Please output every line of the material as it stands, without the pictures.
** MATERIAL FOR THE TASK follows **
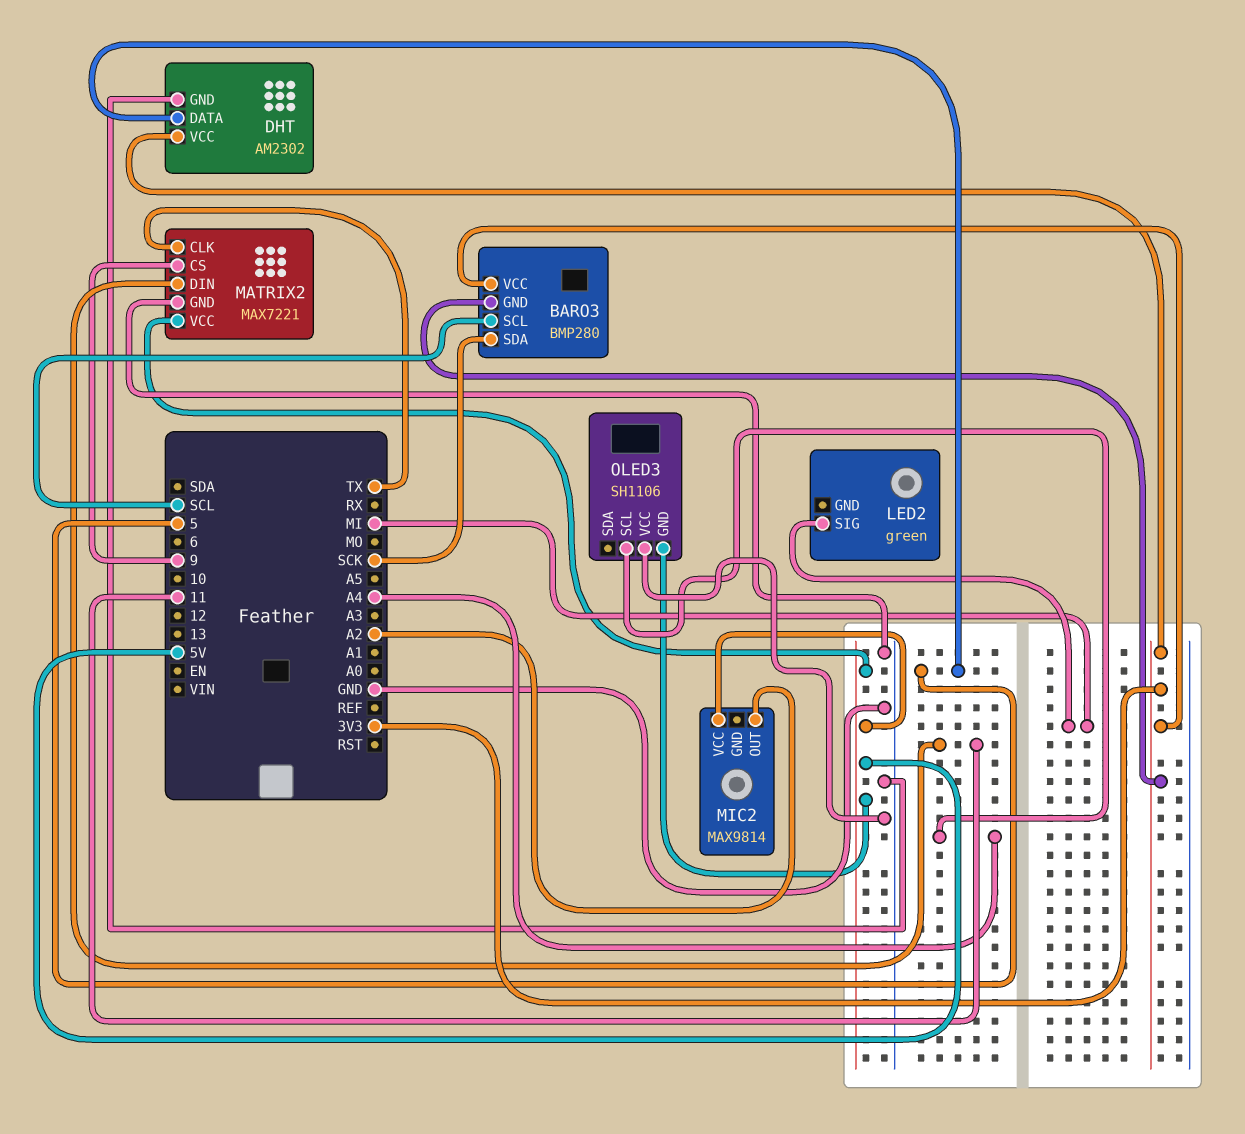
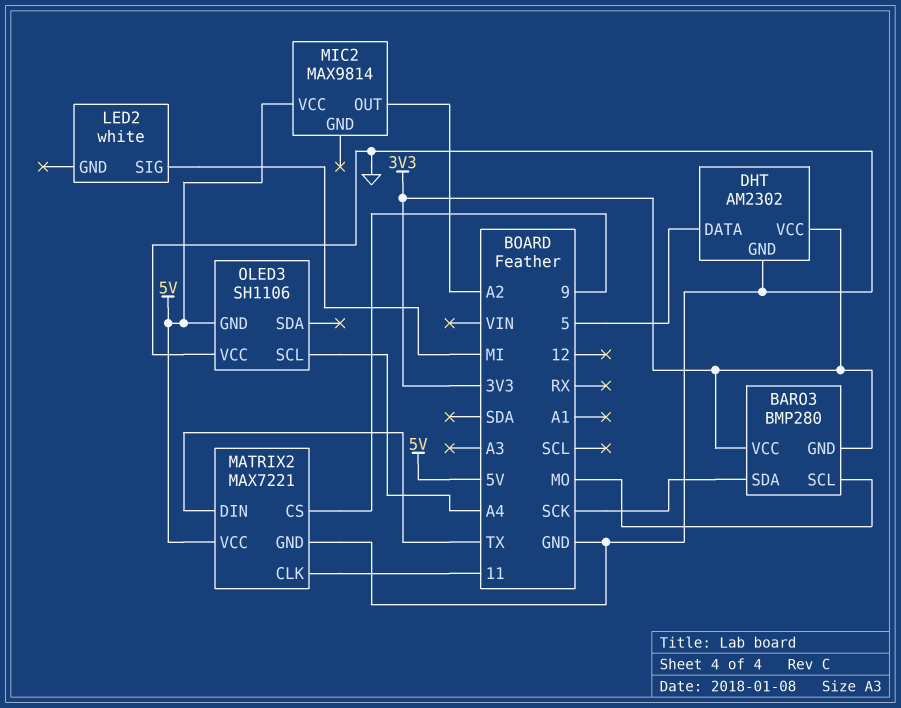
BARO3 pin SCL: SCL -> MO
LED2: green -> white
MATRIX2 pin CLK: TX -> 11
MATRIX2 pin DIN: 11 -> TX

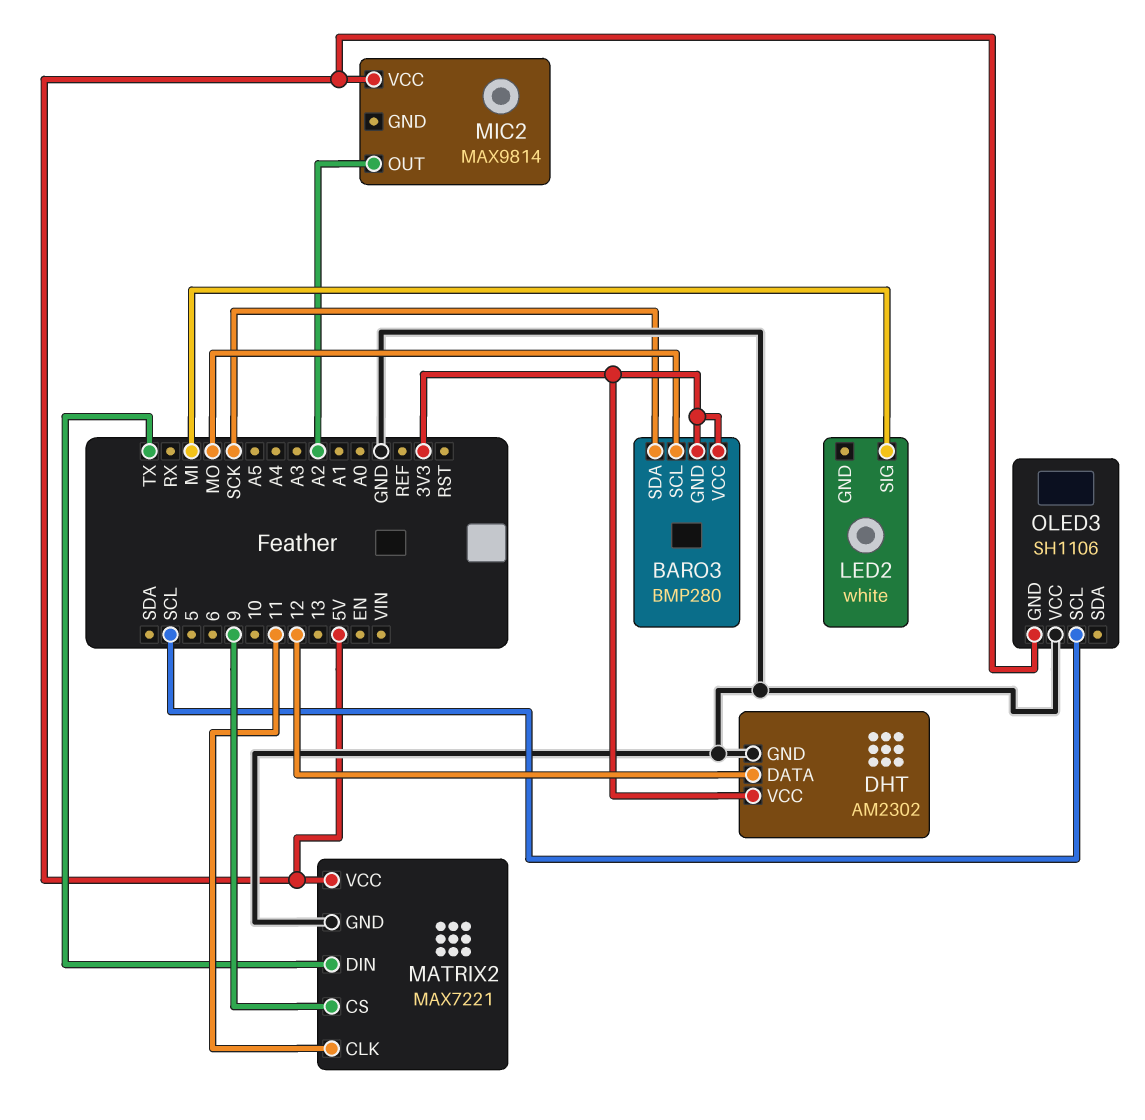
DHT pin DATA: 5 -> 12
OLED3 pin SCL: A4 -> SCL

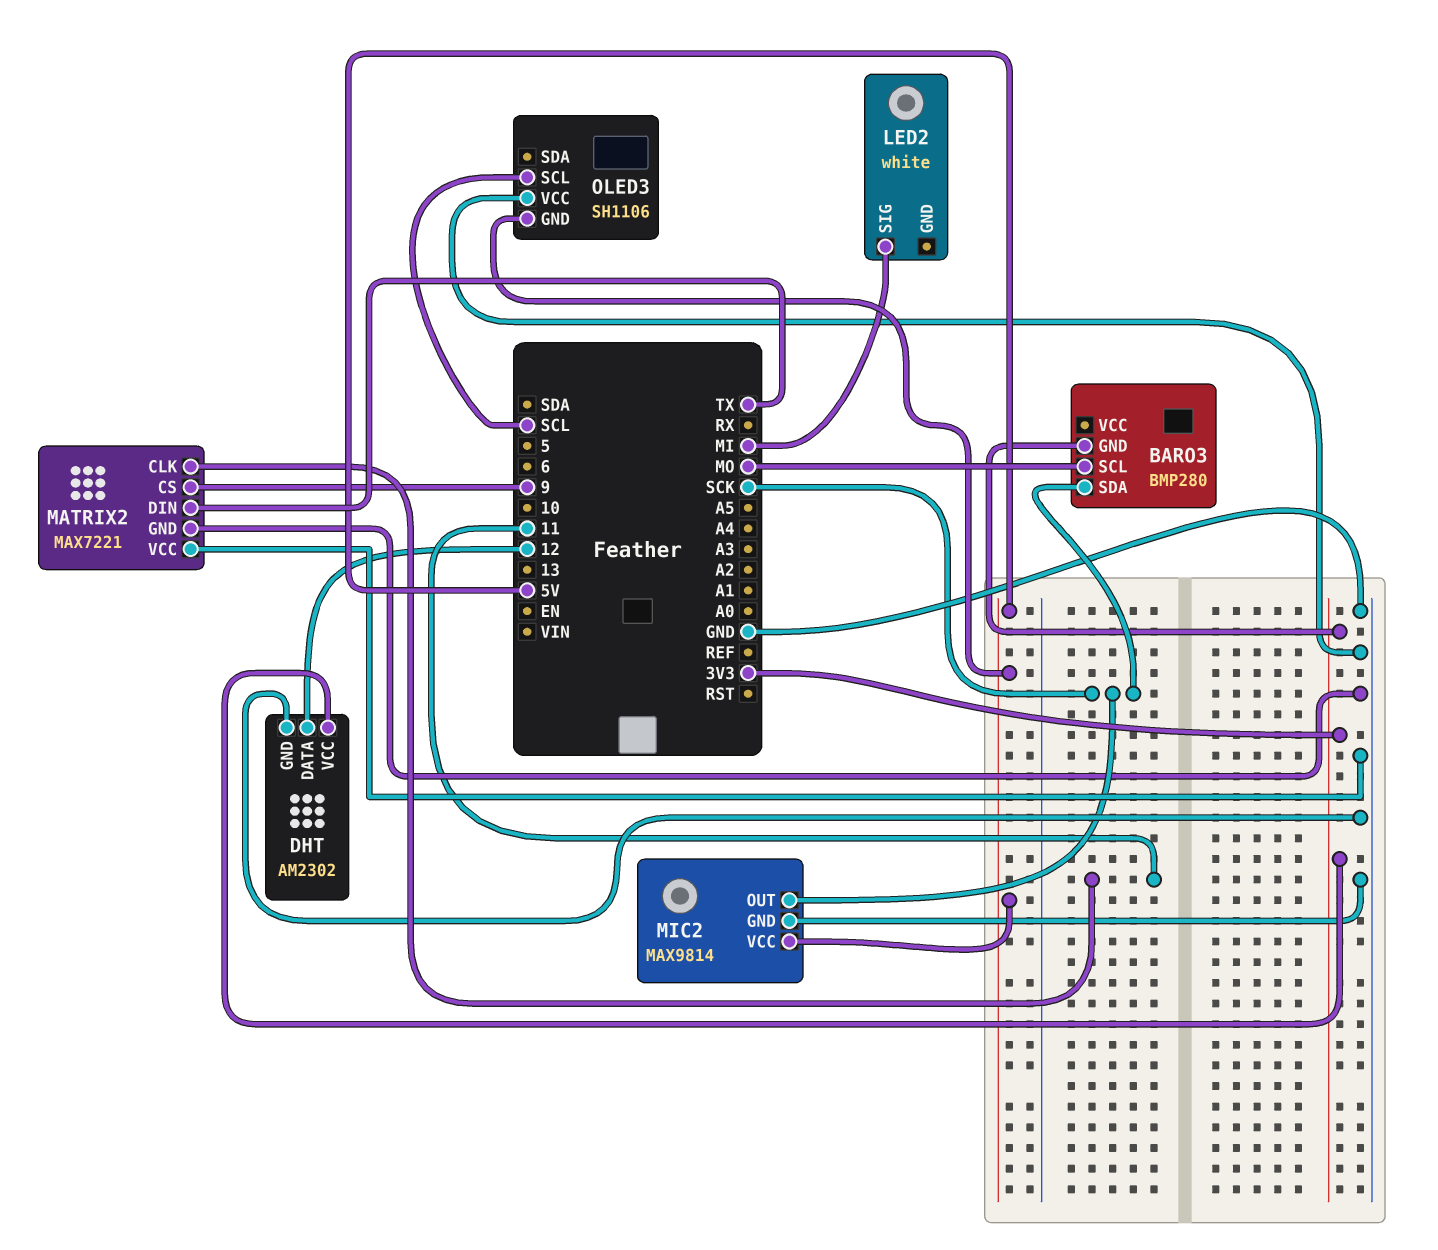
BARO3 pin VCC: 3V3 -> none
MATRIX2 pin VCC: 5V -> GND
MIC2 pin GND: none -> GND
MIC2 pin OUT: A2 -> SCK

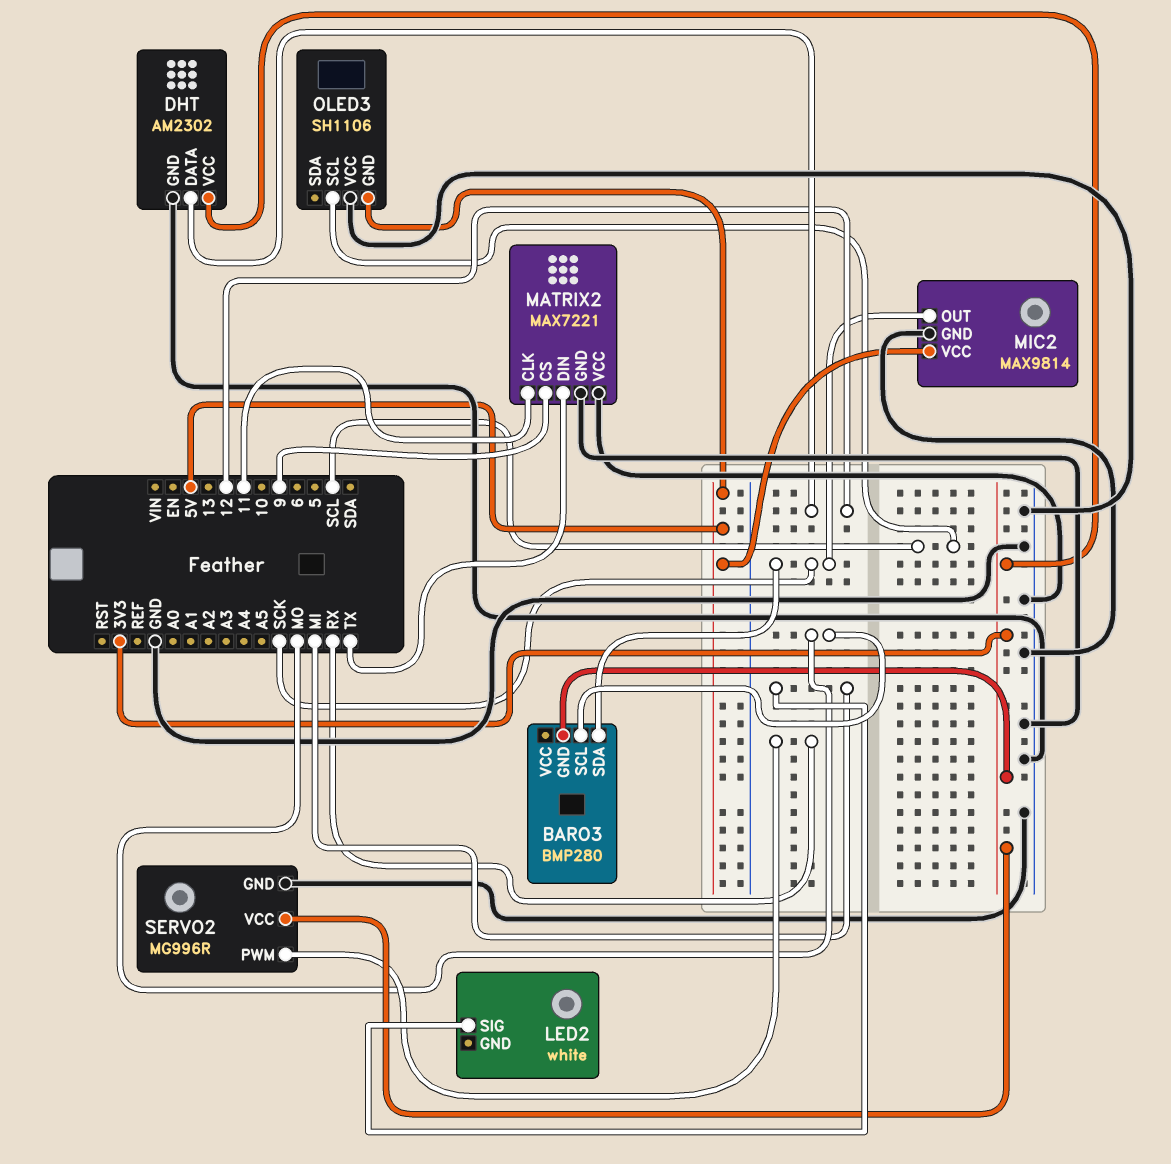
SERVO2: none -> MG996R
SERVO2 pin GND: none -> GND
SERVO2 pin PWM: none -> RX
SERVO2 pin VCC: none -> 3V3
** End of MATERIAL FOR THE TASK **
• [TASK OUTPUT]
BARO3 pin SCL: SCL -> MO
LED2: green -> white
MATRIX2 pin CLK: TX -> 11
MATRIX2 pin DIN: 11 -> TX

DHT pin DATA: 5 -> 12
OLED3 pin SCL: A4 -> SCL

BARO3 pin VCC: 3V3 -> none
MATRIX2 pin VCC: 5V -> GND
MIC2 pin GND: none -> GND
MIC2 pin OUT: A2 -> SCK

SERVO2: none -> MG996R
SERVO2 pin GND: none -> GND
SERVO2 pin PWM: none -> RX
SERVO2 pin VCC: none -> 3V3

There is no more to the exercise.